Exercise instructions
Output the data below exactly, without images.

/---

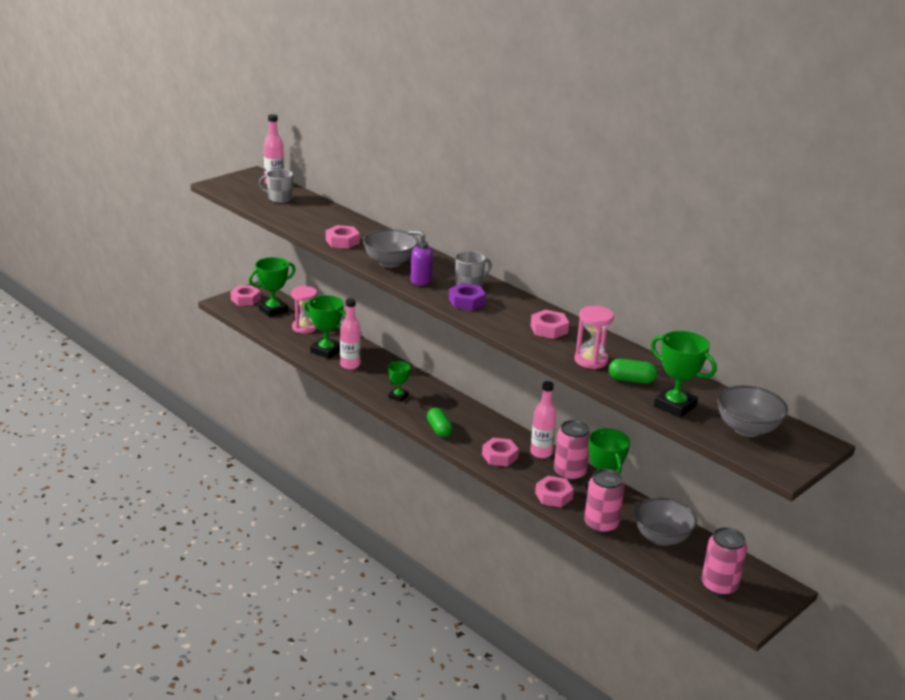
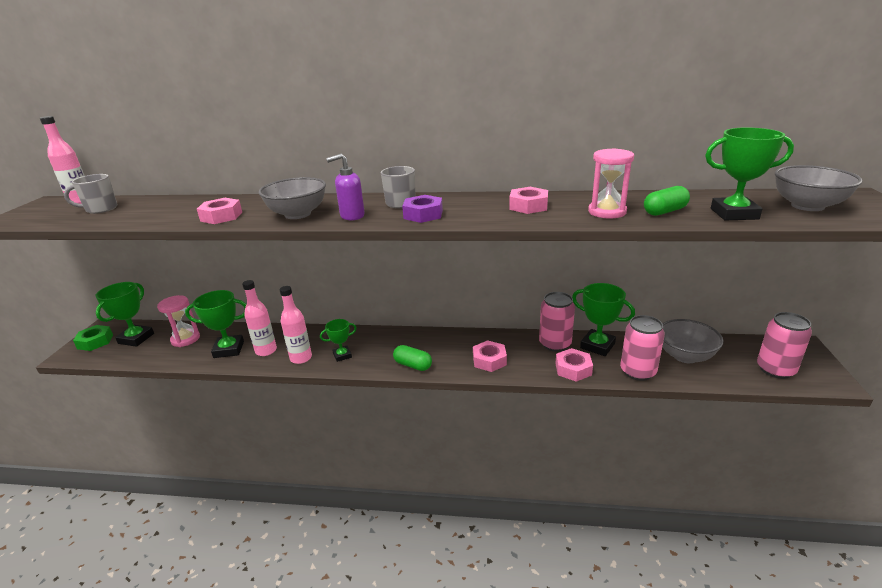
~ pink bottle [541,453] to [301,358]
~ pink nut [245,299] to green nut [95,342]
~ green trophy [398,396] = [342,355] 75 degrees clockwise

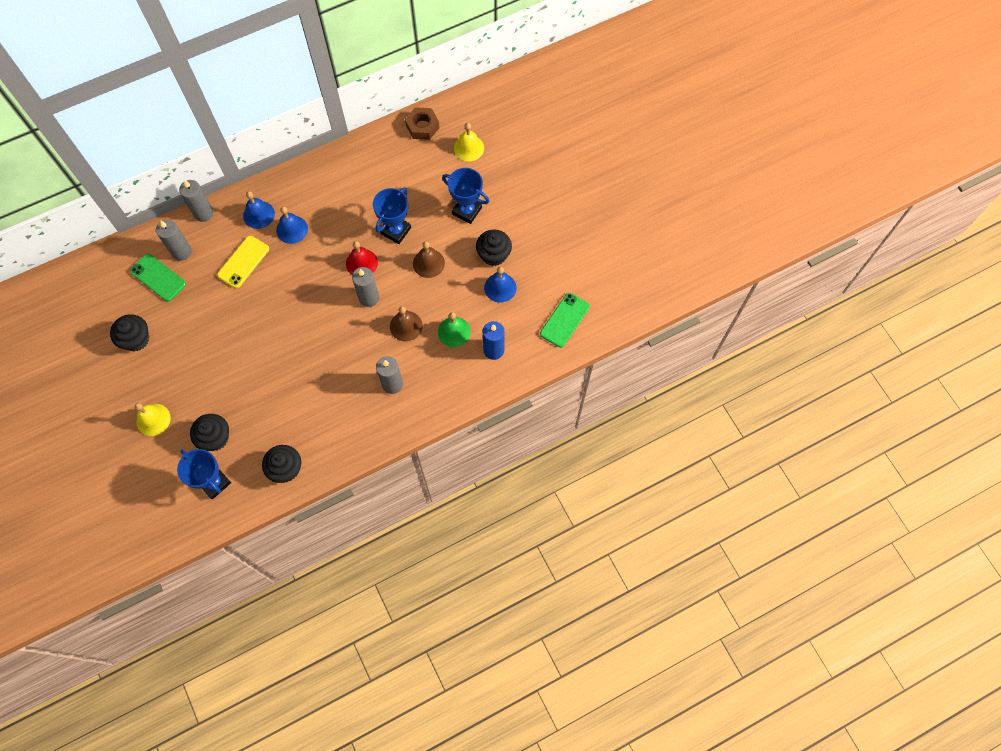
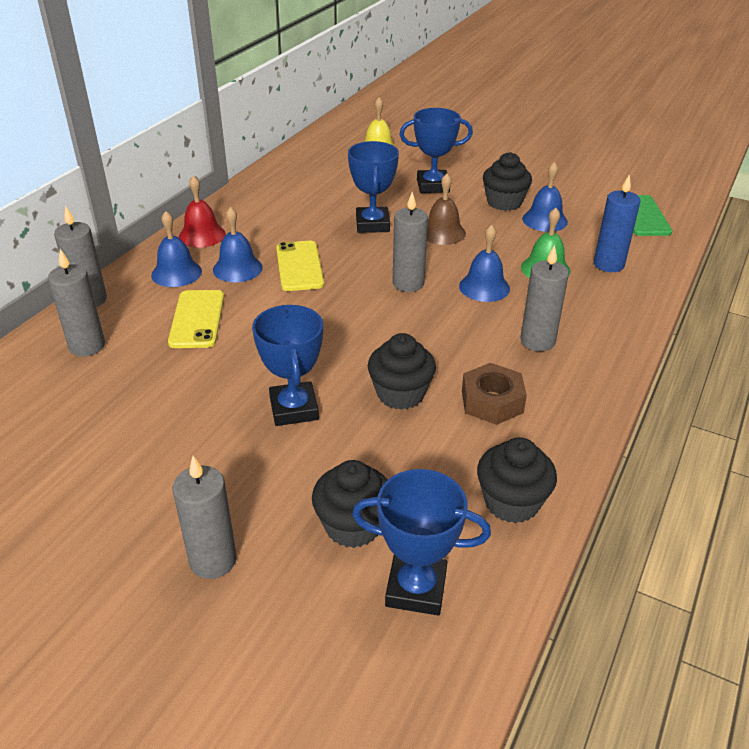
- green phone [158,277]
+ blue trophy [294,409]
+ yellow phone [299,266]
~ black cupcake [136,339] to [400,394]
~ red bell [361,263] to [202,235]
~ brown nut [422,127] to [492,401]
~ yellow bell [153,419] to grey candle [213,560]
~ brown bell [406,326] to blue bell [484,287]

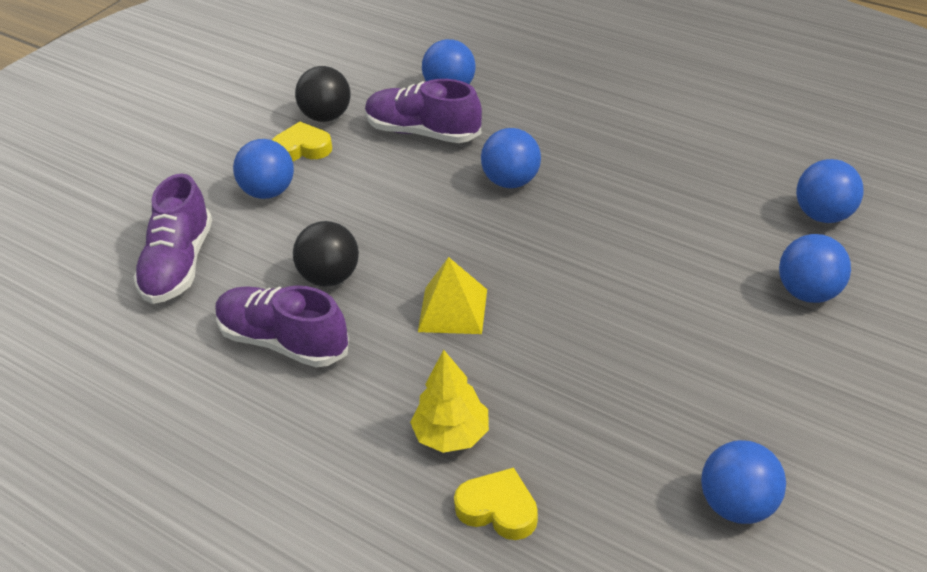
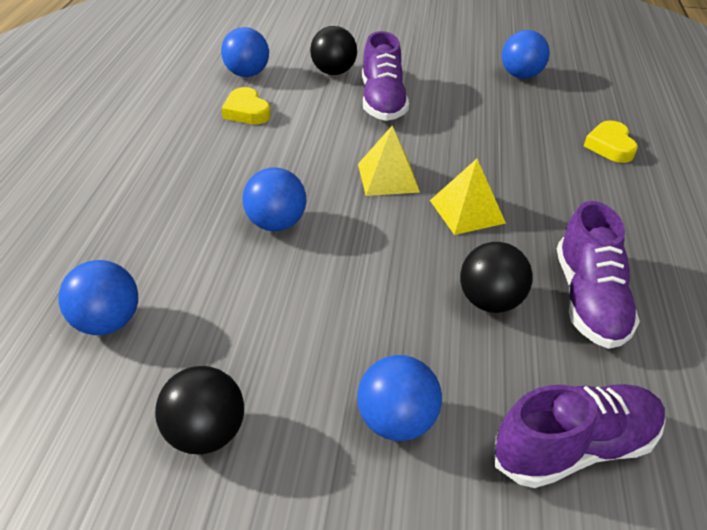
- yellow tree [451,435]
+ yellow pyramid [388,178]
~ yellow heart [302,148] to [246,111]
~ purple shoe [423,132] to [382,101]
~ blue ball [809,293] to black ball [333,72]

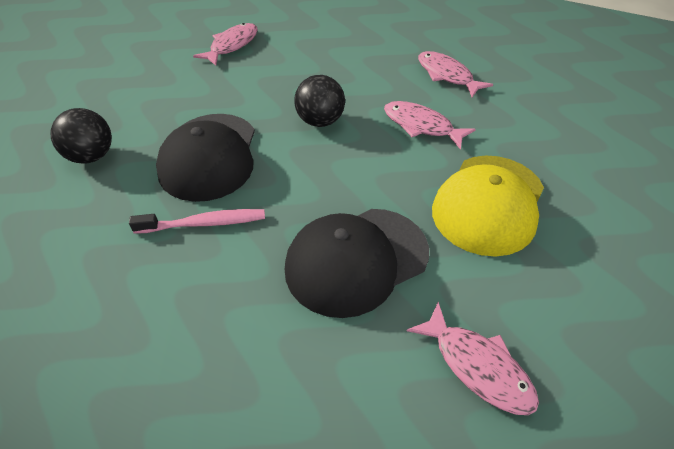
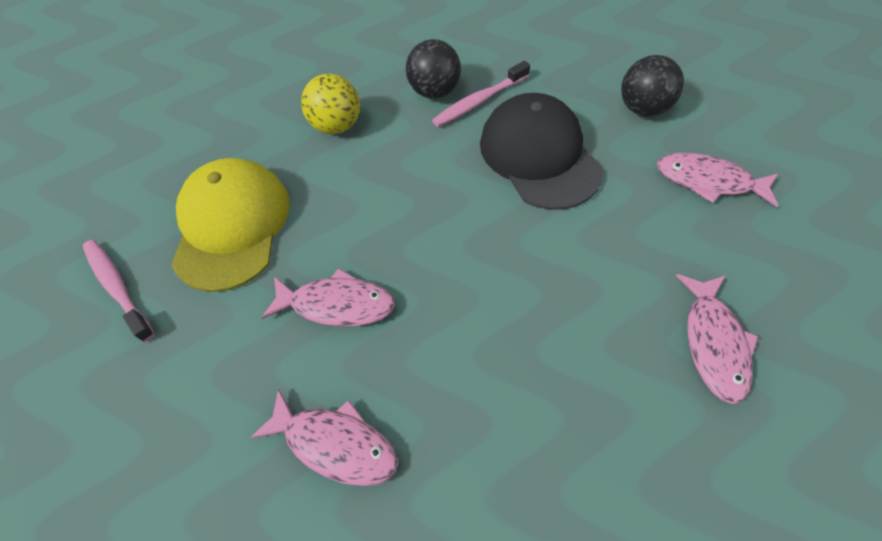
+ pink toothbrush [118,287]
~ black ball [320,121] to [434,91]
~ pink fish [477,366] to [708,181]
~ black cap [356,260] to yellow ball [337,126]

\---

Response
~ pink bottle [541,453] to [301,358]
~ pink nut [245,299] to green nut [95,342]
~ green trophy [398,396] = [342,355] 75 degrees clockwise

- green phone [158,277]
+ blue trophy [294,409]
+ yellow phone [299,266]
~ black cupcake [136,339] to [400,394]
~ red bell [361,263] to [202,235]
~ brown nut [422,127] to [492,401]
~ yellow bell [153,419] to grey candle [213,560]
~ brown bell [406,326] to blue bell [484,287]

- yellow tree [451,435]
+ yellow pyramid [388,178]
~ yellow heart [302,148] to [246,111]
~ purple shoe [423,132] to [382,101]
~ blue ball [809,293] to black ball [333,72]

+ pink toothbrush [118,287]
~ black ball [320,121] to [434,91]
~ pink fish [477,366] to [708,181]
~ black cap [356,260] to yellow ball [337,126]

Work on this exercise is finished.